[Dataset excerpt]
--------------------

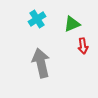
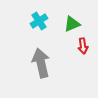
cyan cross: moved 2 px right, 2 px down
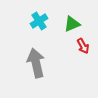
red arrow: rotated 21 degrees counterclockwise
gray arrow: moved 5 px left
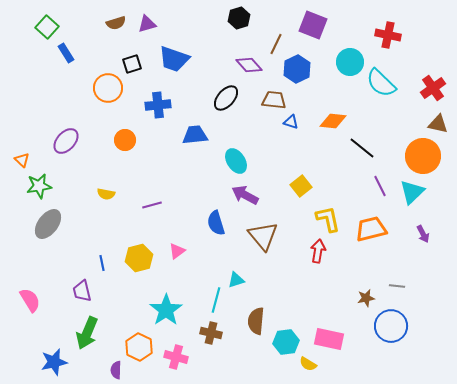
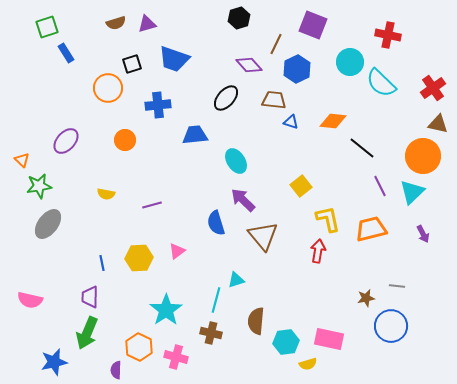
green square at (47, 27): rotated 30 degrees clockwise
purple arrow at (245, 195): moved 2 px left, 5 px down; rotated 16 degrees clockwise
yellow hexagon at (139, 258): rotated 12 degrees clockwise
purple trapezoid at (82, 291): moved 8 px right, 6 px down; rotated 15 degrees clockwise
pink semicircle at (30, 300): rotated 135 degrees clockwise
yellow semicircle at (308, 364): rotated 48 degrees counterclockwise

--------------------

- _GIVEN PROBLEM_: Return every line of the dataset excerpt above word for word, omitting the pictures.

- _RESULT FOR THIS EXERCISE_:
cyan cross: moved 2 px right, 2 px down
red arrow: rotated 21 degrees counterclockwise
gray arrow: moved 5 px left
green square at (47, 27): rotated 30 degrees clockwise
purple arrow at (245, 195): moved 2 px left, 5 px down; rotated 16 degrees clockwise
yellow hexagon at (139, 258): rotated 12 degrees clockwise
purple trapezoid at (82, 291): moved 8 px right, 6 px down; rotated 15 degrees clockwise
pink semicircle at (30, 300): rotated 135 degrees clockwise
yellow semicircle at (308, 364): rotated 48 degrees counterclockwise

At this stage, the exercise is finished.